Modification records:
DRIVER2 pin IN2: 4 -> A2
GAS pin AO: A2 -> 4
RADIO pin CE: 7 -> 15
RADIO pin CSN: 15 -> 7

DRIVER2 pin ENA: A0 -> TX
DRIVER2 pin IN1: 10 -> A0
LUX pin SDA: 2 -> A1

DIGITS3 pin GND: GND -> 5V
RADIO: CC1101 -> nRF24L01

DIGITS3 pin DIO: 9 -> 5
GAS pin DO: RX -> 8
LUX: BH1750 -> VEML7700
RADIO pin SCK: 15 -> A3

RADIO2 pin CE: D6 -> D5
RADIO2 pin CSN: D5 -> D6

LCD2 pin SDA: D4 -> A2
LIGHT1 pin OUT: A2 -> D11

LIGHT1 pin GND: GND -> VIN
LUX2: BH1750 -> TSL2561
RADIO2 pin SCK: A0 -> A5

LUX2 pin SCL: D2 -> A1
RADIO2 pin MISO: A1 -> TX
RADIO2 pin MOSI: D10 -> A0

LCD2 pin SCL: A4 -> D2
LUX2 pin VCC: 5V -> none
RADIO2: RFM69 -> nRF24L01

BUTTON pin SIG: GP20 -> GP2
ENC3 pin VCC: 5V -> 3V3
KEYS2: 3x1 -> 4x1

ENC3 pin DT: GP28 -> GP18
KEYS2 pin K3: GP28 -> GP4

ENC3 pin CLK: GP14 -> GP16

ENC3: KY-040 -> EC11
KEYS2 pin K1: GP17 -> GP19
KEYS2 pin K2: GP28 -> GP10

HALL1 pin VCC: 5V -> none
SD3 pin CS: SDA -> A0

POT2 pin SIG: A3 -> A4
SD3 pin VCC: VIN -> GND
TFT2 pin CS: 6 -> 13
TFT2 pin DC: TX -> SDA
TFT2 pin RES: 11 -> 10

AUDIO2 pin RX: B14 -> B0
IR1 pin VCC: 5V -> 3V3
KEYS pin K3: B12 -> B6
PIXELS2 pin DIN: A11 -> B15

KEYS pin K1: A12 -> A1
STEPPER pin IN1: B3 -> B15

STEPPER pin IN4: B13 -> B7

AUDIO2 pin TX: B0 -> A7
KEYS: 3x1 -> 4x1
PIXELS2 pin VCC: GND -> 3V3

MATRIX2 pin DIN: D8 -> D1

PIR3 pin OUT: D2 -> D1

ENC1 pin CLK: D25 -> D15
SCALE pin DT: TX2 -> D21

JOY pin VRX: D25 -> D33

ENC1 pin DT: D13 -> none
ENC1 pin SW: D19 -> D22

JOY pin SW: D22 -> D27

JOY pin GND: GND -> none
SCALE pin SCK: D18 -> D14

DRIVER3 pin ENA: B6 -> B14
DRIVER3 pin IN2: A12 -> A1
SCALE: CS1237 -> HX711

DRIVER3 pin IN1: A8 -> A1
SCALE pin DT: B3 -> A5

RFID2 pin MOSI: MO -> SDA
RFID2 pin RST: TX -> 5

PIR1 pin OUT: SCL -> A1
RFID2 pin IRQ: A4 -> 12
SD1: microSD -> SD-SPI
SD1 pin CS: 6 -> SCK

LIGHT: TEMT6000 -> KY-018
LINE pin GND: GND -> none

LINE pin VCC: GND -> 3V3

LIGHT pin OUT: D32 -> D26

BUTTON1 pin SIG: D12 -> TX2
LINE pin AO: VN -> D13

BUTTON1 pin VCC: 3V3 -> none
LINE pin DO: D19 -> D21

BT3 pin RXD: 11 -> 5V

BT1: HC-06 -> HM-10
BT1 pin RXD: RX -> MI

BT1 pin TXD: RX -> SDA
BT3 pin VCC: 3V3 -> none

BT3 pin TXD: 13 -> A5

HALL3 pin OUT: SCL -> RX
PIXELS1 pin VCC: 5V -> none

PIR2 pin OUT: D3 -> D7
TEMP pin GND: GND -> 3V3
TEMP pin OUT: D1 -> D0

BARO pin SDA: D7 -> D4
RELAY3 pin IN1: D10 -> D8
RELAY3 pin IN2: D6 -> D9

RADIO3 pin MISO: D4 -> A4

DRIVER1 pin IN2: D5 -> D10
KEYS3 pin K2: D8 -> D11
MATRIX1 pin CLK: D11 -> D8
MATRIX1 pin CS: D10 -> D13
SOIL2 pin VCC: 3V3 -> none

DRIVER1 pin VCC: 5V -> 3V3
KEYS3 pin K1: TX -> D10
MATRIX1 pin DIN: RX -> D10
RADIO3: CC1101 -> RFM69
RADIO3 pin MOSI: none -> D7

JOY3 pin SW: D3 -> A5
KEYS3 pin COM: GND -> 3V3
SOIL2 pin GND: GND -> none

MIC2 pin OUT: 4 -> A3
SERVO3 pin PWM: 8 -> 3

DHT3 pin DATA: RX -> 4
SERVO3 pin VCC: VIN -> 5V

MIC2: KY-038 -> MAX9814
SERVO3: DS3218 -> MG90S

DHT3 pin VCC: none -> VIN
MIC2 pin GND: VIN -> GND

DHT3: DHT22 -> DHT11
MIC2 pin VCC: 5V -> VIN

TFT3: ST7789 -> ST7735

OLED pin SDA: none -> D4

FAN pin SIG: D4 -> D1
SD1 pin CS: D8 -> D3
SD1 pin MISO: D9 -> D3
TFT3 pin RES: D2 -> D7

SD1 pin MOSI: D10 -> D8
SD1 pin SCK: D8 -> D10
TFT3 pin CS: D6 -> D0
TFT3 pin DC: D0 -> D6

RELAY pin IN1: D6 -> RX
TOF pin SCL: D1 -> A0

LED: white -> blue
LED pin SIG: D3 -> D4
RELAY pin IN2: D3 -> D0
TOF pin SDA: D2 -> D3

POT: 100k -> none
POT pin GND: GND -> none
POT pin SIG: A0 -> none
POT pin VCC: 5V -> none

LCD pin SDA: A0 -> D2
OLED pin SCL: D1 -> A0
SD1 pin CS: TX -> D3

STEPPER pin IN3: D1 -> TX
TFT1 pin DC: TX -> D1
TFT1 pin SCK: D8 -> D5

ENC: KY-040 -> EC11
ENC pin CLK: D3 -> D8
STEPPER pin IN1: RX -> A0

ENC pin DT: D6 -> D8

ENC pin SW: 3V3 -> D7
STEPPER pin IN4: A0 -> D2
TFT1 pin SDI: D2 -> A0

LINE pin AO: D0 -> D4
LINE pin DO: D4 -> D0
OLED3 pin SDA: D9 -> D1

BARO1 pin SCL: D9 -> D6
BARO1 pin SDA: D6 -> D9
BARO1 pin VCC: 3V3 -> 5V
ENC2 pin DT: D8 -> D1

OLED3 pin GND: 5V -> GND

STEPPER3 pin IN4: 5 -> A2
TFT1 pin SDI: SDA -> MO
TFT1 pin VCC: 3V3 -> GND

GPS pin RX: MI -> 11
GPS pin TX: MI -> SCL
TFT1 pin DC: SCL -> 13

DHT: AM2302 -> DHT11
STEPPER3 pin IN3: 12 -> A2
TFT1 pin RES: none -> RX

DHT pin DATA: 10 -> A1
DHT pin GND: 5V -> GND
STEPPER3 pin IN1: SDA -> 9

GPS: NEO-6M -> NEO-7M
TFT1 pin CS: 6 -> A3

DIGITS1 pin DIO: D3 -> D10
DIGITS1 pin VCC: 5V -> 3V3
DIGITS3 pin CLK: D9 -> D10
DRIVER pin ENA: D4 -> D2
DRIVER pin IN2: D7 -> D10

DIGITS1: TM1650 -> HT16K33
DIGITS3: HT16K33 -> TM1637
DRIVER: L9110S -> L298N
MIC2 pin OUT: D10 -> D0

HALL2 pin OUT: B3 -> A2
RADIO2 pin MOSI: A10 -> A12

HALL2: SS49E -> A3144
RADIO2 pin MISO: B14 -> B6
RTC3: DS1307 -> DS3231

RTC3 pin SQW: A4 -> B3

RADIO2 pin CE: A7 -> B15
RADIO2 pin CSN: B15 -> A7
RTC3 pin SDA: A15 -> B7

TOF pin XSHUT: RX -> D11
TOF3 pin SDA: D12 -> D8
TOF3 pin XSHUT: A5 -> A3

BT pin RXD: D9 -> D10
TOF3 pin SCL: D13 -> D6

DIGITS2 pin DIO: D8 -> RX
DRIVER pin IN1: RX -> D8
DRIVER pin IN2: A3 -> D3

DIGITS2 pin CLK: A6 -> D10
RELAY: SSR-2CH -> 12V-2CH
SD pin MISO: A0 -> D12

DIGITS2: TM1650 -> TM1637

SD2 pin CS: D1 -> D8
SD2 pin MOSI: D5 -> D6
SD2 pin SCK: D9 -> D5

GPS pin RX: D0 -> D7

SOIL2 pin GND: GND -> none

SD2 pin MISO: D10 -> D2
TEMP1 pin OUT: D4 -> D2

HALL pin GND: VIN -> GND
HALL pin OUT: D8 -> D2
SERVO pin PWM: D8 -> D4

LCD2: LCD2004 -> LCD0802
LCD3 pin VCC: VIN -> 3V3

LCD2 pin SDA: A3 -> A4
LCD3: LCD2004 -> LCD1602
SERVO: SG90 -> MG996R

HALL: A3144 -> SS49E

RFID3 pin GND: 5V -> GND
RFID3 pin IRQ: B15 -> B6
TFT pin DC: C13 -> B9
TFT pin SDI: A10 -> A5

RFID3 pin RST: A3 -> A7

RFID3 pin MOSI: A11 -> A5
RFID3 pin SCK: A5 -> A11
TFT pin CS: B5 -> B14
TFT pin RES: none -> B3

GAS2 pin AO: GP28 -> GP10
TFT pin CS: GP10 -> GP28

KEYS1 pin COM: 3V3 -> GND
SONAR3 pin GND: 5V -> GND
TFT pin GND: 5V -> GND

- **Your goal**
Above are the records; repeat exactly the lines from the one holding "STEPPER pin IN4: B13 -> B7" down to the one holding "TEMP pin OUT: D1 -> D0", end lines included.

- **Expected answer**
STEPPER pin IN4: B13 -> B7

AUDIO2 pin TX: B0 -> A7
KEYS: 3x1 -> 4x1
PIXELS2 pin VCC: GND -> 3V3

MATRIX2 pin DIN: D8 -> D1

PIR3 pin OUT: D2 -> D1

ENC1 pin CLK: D25 -> D15
SCALE pin DT: TX2 -> D21

JOY pin VRX: D25 -> D33

ENC1 pin DT: D13 -> none
ENC1 pin SW: D19 -> D22

JOY pin SW: D22 -> D27

JOY pin GND: GND -> none
SCALE pin SCK: D18 -> D14

DRIVER3 pin ENA: B6 -> B14
DRIVER3 pin IN2: A12 -> A1
SCALE: CS1237 -> HX711

DRIVER3 pin IN1: A8 -> A1
SCALE pin DT: B3 -> A5

RFID2 pin MOSI: MO -> SDA
RFID2 pin RST: TX -> 5

PIR1 pin OUT: SCL -> A1
RFID2 pin IRQ: A4 -> 12
SD1: microSD -> SD-SPI
SD1 pin CS: 6 -> SCK

LIGHT: TEMT6000 -> KY-018
LINE pin GND: GND -> none

LINE pin VCC: GND -> 3V3

LIGHT pin OUT: D32 -> D26

BUTTON1 pin SIG: D12 -> TX2
LINE pin AO: VN -> D13

BUTTON1 pin VCC: 3V3 -> none
LINE pin DO: D19 -> D21

BT3 pin RXD: 11 -> 5V

BT1: HC-06 -> HM-10
BT1 pin RXD: RX -> MI

BT1 pin TXD: RX -> SDA
BT3 pin VCC: 3V3 -> none

BT3 pin TXD: 13 -> A5

HALL3 pin OUT: SCL -> RX
PIXELS1 pin VCC: 5V -> none

PIR2 pin OUT: D3 -> D7
TEMP pin GND: GND -> 3V3
TEMP pin OUT: D1 -> D0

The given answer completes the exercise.